** START **

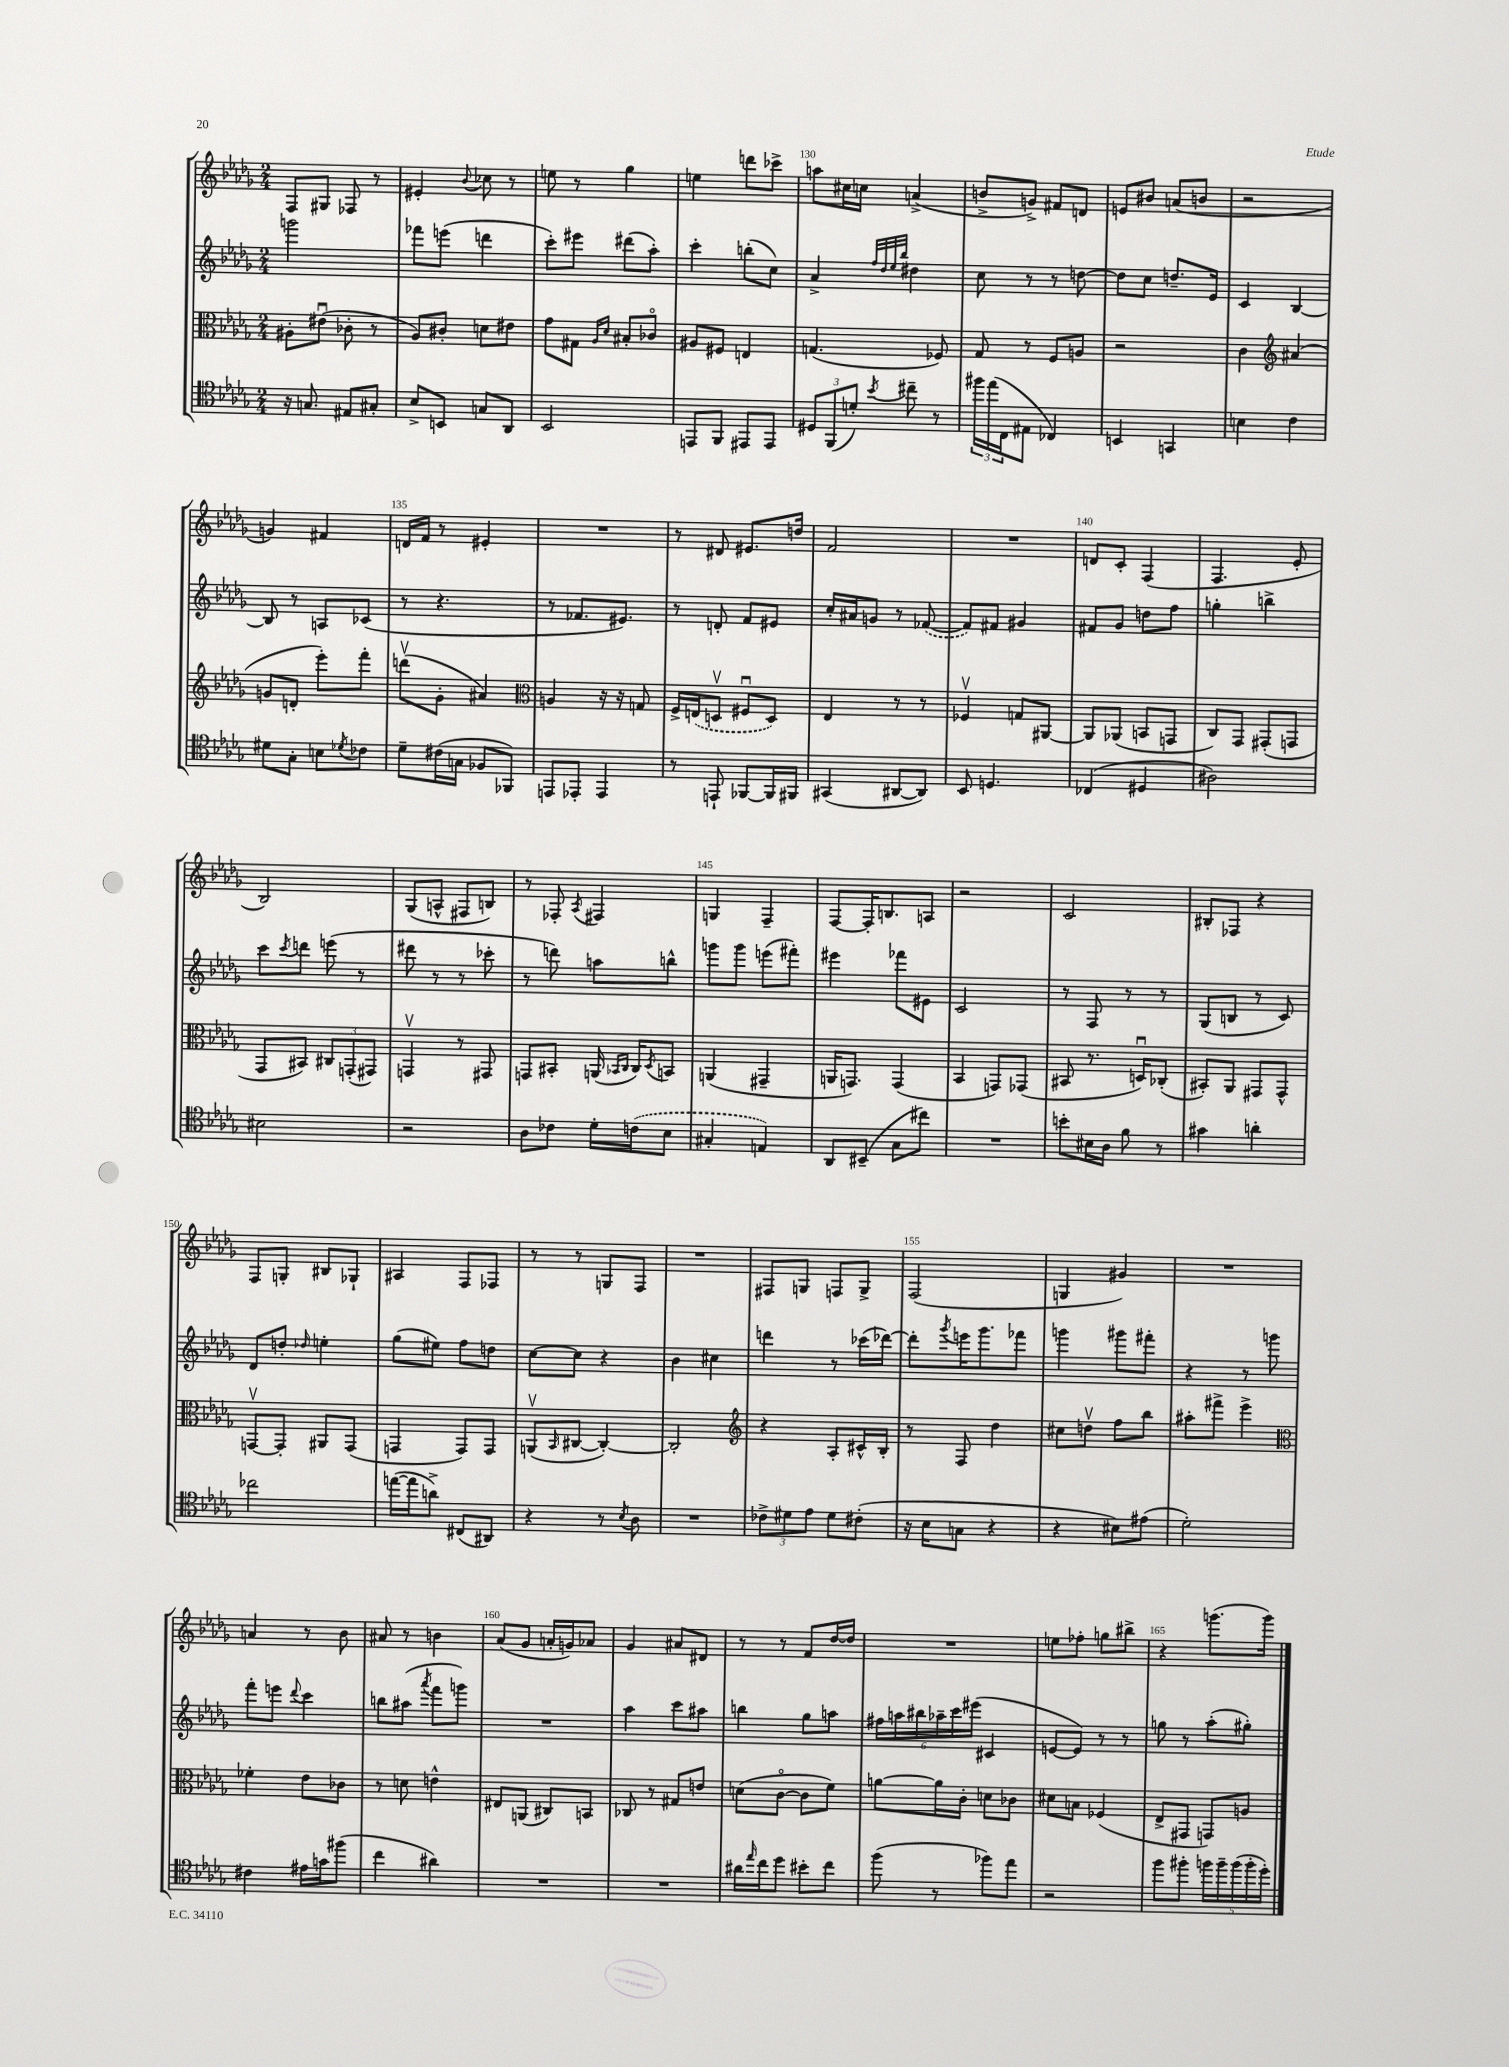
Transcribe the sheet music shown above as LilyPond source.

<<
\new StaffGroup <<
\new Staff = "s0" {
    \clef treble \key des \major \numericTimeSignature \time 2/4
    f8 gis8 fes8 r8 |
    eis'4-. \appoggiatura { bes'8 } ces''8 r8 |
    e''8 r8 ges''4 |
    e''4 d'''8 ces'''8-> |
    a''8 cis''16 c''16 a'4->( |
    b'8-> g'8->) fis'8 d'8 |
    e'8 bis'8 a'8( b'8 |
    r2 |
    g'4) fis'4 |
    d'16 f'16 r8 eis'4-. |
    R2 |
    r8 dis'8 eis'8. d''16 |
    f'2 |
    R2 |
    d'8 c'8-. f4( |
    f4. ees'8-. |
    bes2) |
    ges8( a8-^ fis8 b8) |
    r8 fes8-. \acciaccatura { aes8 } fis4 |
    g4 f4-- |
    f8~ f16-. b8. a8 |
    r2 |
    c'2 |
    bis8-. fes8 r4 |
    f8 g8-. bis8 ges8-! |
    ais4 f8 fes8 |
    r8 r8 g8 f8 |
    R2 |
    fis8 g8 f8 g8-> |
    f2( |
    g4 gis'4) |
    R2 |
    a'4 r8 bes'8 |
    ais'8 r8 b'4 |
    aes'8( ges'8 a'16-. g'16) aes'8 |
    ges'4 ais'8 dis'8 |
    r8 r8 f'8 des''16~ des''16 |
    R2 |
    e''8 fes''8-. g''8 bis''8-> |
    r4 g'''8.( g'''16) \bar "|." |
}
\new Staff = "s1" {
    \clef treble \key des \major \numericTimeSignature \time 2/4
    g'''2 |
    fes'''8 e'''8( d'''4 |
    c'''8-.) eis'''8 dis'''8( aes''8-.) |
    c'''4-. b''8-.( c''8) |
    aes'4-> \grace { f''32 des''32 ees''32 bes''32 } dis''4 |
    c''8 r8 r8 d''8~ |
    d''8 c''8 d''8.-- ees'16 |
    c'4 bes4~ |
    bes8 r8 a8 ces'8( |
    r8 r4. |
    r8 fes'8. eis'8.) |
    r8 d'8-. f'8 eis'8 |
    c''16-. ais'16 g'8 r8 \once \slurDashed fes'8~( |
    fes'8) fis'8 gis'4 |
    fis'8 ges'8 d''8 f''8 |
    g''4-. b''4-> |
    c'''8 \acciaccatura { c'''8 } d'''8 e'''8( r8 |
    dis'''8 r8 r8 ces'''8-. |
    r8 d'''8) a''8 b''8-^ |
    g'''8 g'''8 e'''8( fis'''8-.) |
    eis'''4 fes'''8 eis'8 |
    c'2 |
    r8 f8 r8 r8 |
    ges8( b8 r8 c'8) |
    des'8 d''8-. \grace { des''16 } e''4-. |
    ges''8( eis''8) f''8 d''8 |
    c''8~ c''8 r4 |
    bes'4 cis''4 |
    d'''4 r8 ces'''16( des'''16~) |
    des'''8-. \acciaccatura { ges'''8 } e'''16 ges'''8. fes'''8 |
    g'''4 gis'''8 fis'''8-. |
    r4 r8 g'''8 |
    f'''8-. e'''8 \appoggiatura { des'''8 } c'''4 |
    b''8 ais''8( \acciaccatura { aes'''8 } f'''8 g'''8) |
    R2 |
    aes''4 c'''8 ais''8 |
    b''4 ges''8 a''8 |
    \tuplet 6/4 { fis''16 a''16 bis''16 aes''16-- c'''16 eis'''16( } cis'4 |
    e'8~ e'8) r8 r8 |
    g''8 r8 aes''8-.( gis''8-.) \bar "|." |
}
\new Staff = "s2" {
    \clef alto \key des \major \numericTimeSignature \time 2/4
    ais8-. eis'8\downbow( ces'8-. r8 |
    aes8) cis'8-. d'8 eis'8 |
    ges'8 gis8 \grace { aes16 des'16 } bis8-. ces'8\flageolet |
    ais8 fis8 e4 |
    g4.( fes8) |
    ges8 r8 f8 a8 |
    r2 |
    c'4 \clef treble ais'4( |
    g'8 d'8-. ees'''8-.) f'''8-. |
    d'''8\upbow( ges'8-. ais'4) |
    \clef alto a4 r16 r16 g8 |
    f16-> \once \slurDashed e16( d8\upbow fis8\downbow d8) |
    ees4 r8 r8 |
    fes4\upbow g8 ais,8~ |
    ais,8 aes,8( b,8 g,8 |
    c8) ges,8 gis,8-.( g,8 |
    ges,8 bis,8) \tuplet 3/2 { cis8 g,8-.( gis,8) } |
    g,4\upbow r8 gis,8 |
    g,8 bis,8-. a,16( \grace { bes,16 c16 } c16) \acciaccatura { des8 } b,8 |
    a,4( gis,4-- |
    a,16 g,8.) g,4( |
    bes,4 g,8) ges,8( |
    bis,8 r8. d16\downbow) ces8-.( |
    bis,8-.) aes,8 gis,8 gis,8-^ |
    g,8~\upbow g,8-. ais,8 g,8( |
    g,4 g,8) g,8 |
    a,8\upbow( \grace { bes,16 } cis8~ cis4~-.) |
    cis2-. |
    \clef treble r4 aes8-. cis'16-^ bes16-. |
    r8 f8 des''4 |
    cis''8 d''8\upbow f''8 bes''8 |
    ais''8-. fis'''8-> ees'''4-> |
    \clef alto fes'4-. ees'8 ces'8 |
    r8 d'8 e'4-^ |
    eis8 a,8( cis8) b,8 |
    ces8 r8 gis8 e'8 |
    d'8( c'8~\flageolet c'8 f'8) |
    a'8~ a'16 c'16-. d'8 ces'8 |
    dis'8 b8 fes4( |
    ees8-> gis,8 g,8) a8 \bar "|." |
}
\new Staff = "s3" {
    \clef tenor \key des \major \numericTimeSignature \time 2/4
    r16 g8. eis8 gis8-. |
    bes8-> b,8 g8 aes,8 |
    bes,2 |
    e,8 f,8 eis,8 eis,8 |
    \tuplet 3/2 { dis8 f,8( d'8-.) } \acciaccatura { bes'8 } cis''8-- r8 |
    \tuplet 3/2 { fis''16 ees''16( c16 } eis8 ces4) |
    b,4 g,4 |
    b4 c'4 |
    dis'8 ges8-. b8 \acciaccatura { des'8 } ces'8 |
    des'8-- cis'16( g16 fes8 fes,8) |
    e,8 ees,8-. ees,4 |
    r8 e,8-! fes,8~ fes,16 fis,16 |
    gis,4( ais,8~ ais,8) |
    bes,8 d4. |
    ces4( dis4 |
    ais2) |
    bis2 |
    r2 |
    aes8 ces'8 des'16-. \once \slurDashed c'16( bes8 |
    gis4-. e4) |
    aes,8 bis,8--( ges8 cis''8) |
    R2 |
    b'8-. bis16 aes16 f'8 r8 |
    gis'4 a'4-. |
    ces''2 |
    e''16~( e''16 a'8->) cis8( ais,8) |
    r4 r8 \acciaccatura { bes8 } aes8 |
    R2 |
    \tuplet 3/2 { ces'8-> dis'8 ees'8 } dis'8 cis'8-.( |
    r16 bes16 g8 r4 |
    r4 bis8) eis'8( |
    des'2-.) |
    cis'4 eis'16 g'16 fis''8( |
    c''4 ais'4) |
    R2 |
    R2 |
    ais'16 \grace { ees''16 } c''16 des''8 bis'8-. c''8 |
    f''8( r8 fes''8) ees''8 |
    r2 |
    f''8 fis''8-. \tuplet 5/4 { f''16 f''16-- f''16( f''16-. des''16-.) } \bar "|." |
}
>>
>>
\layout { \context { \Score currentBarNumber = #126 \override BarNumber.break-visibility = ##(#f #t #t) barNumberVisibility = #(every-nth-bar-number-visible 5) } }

** END **

* **Stated problem**
Please return each line of the items above that contains the string "time". Case counts.

* **Exercise response**
    \clef treble \key des \major \numericTimeSignature \time 2/4
    \clef treble \key des \major \numericTimeSignature \time 2/4
    \clef alto \key des \major \numericTimeSignature \time 2/4
    \clef tenor \key des \major \numericTimeSignature \time 2/4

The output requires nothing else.